WRITTEN REQUEST: Extract the lines between the ones holding "Outline any instance of stroma." and "Image attached. H&E-stained", inclusive, exactly as written and nothing more.

PROVIDED RECORDS:

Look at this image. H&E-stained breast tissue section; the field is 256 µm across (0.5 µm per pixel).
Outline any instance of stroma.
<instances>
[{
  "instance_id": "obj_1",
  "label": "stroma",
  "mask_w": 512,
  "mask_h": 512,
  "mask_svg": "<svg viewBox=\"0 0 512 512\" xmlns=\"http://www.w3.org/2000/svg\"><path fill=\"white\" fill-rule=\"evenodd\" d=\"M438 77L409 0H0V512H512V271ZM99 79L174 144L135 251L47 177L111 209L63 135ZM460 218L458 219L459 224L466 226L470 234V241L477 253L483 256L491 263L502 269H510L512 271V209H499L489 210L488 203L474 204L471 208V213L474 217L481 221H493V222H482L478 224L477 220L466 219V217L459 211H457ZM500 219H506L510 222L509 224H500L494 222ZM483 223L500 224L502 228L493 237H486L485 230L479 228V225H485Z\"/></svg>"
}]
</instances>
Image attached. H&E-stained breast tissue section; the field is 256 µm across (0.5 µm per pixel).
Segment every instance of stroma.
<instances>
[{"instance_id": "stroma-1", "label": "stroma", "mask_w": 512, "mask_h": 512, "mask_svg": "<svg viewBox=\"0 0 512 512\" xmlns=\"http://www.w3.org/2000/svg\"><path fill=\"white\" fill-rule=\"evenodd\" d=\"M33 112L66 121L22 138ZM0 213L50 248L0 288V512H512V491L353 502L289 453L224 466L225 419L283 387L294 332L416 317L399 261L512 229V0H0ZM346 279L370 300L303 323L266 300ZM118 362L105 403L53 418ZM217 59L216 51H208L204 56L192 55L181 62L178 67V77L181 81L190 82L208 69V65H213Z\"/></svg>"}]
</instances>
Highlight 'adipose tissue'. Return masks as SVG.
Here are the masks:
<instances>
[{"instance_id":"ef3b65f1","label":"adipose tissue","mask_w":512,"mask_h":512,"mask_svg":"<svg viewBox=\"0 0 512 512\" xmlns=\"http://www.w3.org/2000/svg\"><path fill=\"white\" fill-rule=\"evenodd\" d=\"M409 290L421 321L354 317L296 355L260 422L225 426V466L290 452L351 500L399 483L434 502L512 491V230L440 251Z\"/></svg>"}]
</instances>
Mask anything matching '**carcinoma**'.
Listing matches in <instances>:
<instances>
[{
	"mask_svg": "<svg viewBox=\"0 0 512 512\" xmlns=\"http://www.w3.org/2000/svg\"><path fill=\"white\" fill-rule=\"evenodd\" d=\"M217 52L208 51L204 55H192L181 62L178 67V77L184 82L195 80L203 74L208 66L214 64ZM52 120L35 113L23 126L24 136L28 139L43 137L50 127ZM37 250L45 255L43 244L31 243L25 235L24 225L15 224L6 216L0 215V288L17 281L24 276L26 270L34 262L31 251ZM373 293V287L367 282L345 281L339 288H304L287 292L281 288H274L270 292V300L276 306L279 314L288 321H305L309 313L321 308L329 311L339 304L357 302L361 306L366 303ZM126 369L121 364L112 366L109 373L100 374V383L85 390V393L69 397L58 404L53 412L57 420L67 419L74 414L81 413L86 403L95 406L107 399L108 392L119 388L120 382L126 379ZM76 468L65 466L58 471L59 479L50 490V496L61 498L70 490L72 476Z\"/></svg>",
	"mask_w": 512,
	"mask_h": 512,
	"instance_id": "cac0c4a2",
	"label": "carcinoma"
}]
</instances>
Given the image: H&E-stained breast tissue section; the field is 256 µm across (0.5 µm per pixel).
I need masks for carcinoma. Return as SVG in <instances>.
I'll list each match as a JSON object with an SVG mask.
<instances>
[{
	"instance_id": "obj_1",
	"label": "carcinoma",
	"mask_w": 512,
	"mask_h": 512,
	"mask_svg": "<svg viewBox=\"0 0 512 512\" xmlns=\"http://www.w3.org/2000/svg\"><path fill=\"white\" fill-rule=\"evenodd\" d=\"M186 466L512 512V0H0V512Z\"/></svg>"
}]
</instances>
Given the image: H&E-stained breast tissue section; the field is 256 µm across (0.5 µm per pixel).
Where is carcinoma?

--

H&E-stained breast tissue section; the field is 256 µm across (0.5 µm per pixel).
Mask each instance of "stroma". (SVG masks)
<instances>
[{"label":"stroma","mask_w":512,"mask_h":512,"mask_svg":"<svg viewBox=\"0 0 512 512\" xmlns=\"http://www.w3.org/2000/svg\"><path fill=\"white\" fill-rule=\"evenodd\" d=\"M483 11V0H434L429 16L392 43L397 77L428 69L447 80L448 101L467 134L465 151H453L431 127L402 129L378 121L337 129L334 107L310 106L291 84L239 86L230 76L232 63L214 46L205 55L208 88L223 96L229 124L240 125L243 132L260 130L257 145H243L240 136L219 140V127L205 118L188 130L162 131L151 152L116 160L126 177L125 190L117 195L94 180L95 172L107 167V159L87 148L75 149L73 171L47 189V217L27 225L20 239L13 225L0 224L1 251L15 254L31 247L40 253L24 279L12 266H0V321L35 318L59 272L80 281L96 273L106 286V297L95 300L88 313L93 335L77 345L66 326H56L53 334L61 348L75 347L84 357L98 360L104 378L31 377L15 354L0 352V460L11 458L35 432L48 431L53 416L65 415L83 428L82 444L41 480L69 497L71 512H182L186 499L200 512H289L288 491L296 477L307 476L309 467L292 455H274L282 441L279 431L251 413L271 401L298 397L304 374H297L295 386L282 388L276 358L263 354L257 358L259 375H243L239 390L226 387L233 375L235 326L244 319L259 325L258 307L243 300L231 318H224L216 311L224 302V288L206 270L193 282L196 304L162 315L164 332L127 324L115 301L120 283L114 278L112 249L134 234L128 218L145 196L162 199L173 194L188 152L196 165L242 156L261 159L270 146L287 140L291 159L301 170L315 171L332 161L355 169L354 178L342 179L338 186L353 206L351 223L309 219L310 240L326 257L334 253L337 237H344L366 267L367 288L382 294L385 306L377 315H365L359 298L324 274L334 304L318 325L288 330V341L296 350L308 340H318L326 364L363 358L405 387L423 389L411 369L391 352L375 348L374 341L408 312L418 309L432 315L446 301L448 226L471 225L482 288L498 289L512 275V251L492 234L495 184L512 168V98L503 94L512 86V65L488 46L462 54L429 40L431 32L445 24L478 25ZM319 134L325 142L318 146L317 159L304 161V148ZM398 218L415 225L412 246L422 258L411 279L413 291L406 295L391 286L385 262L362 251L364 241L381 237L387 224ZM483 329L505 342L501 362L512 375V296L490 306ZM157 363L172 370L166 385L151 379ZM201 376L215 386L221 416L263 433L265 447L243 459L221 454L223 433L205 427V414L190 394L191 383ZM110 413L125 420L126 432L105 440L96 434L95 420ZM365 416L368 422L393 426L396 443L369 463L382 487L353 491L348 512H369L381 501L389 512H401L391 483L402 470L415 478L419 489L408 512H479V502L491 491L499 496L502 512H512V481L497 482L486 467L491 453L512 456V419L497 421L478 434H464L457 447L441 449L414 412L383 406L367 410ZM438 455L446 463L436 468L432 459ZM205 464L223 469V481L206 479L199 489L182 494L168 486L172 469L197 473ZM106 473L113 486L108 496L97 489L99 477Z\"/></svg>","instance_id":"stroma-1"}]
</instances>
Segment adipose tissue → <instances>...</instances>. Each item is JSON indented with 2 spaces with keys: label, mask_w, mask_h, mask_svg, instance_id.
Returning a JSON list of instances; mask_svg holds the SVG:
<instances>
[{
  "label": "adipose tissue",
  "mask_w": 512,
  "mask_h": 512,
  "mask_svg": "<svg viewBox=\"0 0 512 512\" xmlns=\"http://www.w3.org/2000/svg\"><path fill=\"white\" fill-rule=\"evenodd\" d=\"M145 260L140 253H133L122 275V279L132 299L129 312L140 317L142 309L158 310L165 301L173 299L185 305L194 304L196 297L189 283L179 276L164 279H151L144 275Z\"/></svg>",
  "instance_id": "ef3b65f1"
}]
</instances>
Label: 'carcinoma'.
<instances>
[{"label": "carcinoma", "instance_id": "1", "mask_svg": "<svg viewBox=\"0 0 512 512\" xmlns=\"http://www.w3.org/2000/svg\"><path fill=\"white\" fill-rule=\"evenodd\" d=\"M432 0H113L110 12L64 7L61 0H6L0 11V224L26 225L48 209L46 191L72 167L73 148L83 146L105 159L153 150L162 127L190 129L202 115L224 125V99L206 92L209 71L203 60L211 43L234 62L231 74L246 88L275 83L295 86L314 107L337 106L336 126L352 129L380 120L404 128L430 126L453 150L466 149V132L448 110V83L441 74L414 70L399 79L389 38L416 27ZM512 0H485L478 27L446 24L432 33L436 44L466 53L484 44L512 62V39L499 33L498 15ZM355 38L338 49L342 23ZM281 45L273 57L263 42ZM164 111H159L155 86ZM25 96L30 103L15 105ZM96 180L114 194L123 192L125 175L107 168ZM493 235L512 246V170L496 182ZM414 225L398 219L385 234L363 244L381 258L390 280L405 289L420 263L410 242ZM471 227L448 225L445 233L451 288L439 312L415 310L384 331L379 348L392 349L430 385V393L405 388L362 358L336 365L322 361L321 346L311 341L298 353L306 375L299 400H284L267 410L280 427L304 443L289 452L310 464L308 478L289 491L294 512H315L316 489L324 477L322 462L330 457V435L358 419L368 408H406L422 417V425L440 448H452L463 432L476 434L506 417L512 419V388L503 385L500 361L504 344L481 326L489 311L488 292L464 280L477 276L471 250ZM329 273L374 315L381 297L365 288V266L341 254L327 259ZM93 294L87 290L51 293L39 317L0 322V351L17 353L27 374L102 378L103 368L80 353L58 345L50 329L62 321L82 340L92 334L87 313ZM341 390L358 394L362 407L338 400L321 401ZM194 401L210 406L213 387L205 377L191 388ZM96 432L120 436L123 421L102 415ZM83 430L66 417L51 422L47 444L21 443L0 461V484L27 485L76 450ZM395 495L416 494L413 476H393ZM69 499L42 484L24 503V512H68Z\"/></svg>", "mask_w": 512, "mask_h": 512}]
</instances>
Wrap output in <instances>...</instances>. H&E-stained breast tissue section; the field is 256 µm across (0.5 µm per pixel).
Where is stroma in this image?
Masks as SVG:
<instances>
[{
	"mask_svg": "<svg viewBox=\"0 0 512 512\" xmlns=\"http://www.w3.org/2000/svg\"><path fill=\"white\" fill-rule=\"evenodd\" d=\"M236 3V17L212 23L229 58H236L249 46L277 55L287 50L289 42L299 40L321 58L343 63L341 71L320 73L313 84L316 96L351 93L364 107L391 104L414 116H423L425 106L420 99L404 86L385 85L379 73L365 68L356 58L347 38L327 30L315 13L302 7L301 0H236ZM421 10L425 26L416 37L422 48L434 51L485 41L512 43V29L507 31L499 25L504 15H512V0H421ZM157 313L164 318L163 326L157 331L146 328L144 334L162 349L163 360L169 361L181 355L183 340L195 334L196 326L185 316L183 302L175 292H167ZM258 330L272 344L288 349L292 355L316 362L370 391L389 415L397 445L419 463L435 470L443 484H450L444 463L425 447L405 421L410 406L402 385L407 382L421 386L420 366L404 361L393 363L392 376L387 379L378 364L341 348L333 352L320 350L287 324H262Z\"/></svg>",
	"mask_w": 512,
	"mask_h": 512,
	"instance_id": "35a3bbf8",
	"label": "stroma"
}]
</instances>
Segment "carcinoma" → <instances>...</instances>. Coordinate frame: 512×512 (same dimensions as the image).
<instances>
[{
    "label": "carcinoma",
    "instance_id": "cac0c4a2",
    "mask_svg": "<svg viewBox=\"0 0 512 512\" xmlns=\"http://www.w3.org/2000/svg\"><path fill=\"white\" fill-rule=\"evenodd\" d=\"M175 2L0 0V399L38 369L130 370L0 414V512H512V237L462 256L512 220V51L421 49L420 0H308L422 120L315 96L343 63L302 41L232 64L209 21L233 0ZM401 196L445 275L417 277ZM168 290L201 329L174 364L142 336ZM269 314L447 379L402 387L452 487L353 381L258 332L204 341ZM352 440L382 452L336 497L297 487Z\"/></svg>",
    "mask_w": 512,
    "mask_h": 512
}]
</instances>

--

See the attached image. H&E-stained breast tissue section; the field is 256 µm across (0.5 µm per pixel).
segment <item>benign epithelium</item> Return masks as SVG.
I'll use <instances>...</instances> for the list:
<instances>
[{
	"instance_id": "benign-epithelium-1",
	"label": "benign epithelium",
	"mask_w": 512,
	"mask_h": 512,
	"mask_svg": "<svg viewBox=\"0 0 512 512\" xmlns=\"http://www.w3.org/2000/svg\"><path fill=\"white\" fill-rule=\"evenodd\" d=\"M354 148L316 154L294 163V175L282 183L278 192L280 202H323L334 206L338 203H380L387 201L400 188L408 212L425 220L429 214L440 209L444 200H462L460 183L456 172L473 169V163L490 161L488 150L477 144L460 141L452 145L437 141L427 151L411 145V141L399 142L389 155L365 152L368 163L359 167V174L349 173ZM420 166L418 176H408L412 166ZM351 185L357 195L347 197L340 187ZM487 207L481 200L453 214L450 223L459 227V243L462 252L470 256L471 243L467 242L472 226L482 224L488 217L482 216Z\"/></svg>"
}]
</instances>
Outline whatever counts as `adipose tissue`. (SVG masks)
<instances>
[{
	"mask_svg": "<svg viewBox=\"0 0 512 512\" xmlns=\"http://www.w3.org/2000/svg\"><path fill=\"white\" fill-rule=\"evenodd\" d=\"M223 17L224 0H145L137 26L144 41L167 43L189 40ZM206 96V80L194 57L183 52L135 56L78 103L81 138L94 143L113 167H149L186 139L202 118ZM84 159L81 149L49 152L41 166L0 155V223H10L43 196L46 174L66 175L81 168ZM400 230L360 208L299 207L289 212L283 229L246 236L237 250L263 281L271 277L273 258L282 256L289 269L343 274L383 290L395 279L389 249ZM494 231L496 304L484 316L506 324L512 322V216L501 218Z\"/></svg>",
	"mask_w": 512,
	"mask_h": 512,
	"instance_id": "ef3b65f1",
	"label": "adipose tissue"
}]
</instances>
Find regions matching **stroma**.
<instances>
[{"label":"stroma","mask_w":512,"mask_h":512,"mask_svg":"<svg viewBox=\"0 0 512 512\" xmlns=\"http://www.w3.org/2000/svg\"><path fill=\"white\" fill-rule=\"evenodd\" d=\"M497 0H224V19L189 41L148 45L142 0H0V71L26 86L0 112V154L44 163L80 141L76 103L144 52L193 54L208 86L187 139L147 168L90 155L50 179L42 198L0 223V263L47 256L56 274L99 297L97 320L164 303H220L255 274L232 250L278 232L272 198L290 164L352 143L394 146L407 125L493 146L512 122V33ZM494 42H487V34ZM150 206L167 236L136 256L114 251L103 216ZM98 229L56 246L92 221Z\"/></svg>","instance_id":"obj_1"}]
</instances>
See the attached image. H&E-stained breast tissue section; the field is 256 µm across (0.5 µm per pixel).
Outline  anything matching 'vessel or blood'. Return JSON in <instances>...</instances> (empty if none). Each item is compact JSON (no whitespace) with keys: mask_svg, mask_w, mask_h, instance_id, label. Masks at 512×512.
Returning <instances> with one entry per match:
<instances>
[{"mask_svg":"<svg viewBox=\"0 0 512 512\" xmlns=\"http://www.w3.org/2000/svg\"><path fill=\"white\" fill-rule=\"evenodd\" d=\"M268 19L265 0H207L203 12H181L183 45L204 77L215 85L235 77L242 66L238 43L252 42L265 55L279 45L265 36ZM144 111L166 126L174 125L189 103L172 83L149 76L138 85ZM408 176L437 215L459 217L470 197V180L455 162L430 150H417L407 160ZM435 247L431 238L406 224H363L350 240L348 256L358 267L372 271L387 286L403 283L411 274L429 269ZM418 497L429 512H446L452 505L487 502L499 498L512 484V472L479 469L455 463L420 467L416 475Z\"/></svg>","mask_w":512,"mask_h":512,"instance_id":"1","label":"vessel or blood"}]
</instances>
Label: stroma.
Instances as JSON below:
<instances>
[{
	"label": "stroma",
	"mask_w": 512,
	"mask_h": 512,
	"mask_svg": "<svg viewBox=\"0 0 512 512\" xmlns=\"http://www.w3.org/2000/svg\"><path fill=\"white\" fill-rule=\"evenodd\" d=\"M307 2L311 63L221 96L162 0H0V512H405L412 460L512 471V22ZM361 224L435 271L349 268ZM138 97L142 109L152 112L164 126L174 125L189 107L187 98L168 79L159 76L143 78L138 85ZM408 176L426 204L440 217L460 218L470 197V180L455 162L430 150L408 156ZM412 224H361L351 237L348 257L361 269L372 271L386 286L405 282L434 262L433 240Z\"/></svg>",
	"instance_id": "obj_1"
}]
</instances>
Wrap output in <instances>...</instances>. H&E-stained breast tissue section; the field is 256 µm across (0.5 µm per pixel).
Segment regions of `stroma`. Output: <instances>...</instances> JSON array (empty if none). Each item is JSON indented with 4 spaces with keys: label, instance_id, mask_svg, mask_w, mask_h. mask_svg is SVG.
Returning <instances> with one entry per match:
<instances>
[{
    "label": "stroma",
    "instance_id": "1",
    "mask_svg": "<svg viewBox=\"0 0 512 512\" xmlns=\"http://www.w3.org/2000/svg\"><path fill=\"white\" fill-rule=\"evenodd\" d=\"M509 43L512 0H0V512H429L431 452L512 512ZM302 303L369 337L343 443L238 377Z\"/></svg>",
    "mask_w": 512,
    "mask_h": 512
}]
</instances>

REPLY TO THE TASK:
Outline any instance of stroma.
<instances>
[{
  "instance_id": "obj_1",
  "label": "stroma",
  "mask_w": 512,
  "mask_h": 512,
  "mask_svg": "<svg viewBox=\"0 0 512 512\" xmlns=\"http://www.w3.org/2000/svg\"><path fill=\"white\" fill-rule=\"evenodd\" d=\"M438 77L409 0H0V512H512V271ZM99 79L174 144L135 251L47 177L111 209L63 135ZM460 218L458 219L459 224L466 226L470 234V241L477 253L483 256L491 263L502 269H510L512 271V209H499L489 210L488 203L474 204L471 208V213L474 217L481 221H493V222H482L478 224L477 220L466 219V217L459 211H457ZM500 219H506L510 222L509 224H500L494 222ZM483 223L500 224L502 228L493 237H486L485 230L479 228V225H485Z\"/></svg>"
}]
</instances>
Image attached. H&E-stained breast tissue section; the field is 256 µm across (0.5 µm per pixel).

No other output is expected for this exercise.